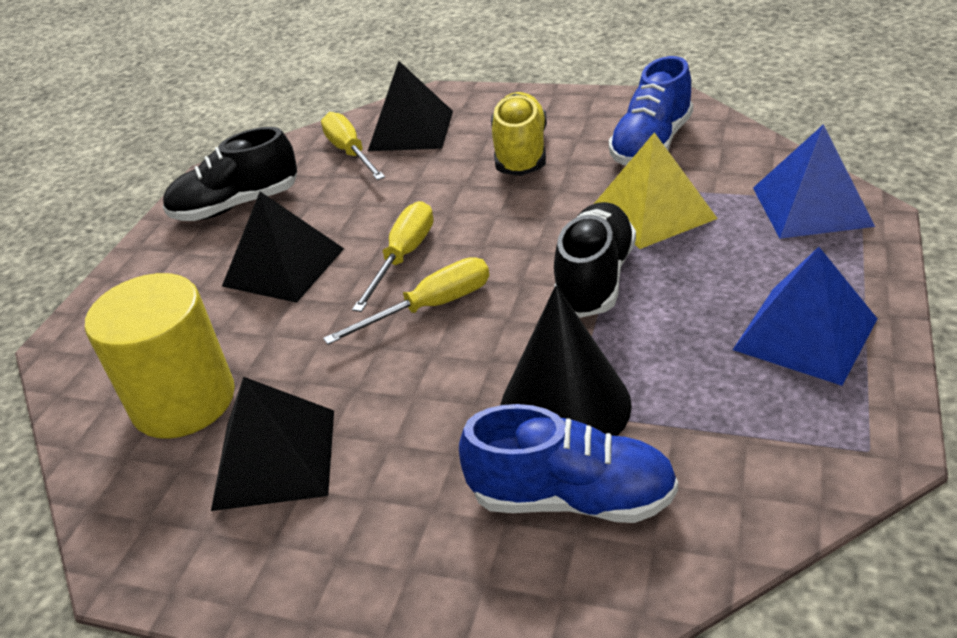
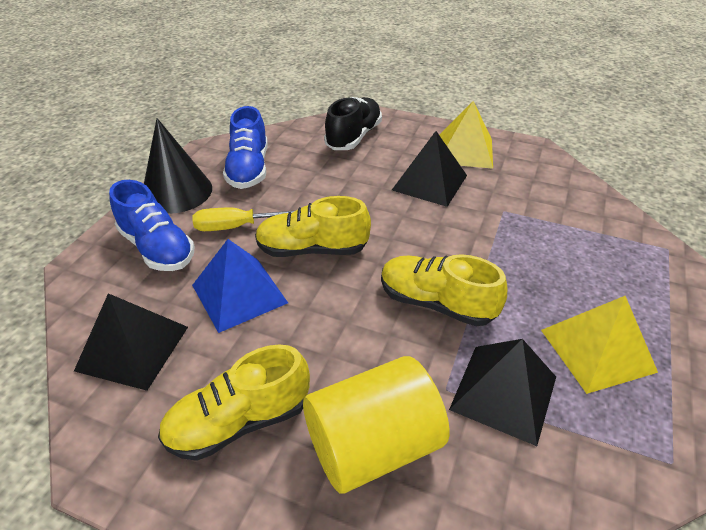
black shoe: 2 -> 1
blue pyramid: 2 -> 1
yellow pyramid: 1 -> 2
yellow screwdriver: 3 -> 1
yellow shoe: 1 -> 3

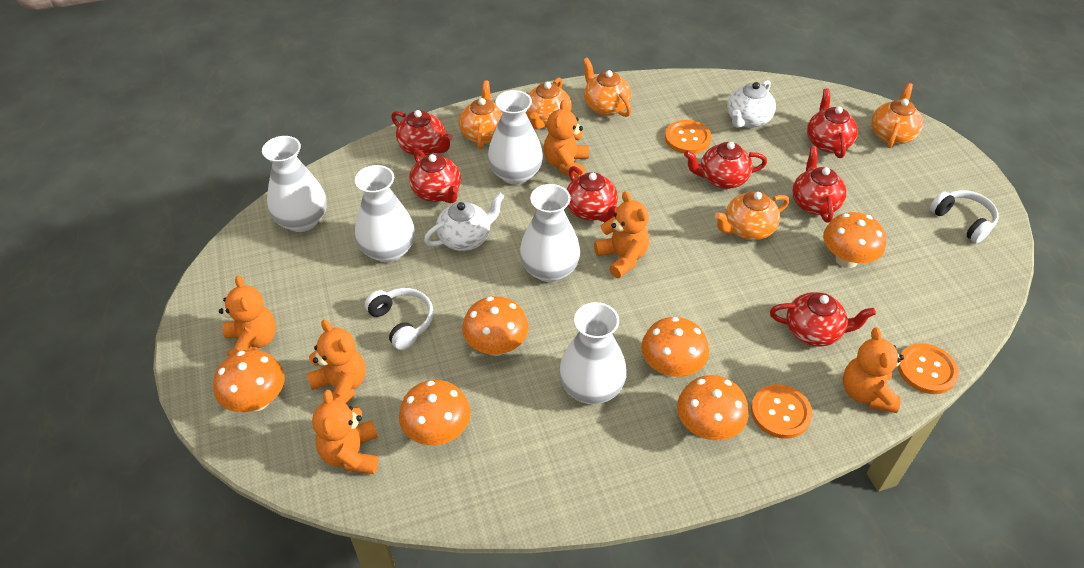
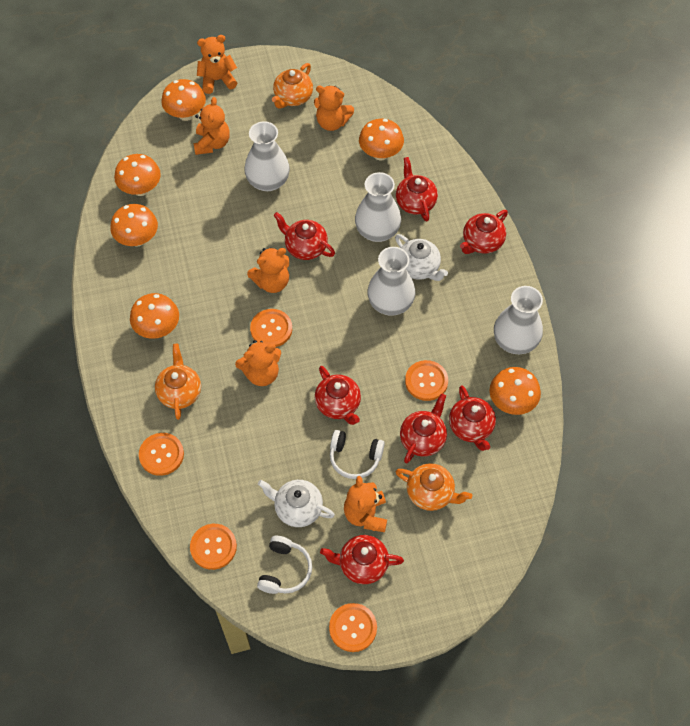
orange button: 3 -> 5
orange teapot: 5 -> 3
white vase: 5 -> 4

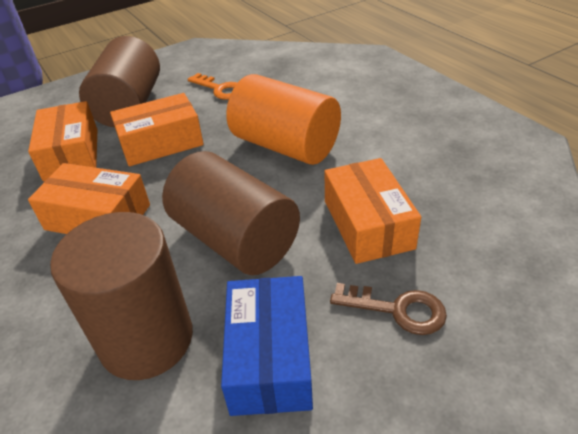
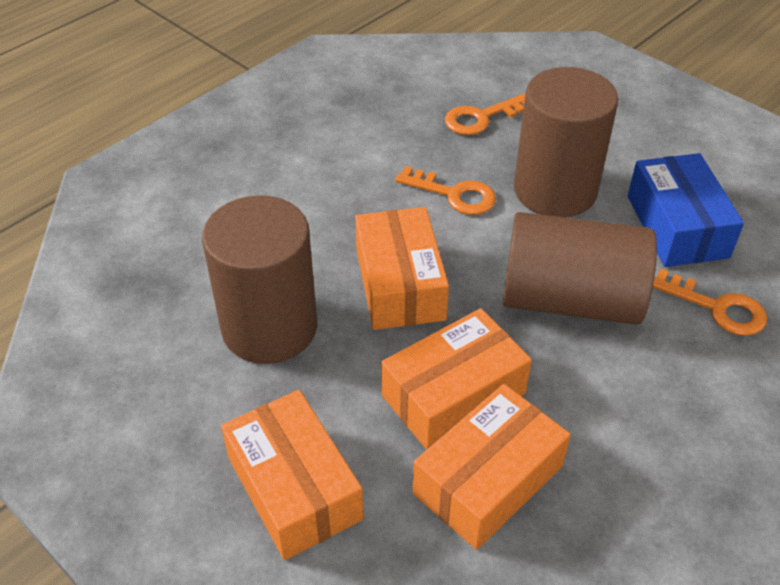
brown key: 1 -> 0
orange cylinder: 1 -> 0
orange key: 1 -> 3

━━━━━━━━━━━━━━━━

> What the task asks: Make a word-for-word copy of the entries, without any pictures.

> Answer box:
black shoe: 2 -> 1
blue pyramid: 2 -> 1
yellow pyramid: 1 -> 2
yellow screwdriver: 3 -> 1
yellow shoe: 1 -> 3

orange button: 3 -> 5
orange teapot: 5 -> 3
white vase: 5 -> 4

brown key: 1 -> 0
orange cylinder: 1 -> 0
orange key: 1 -> 3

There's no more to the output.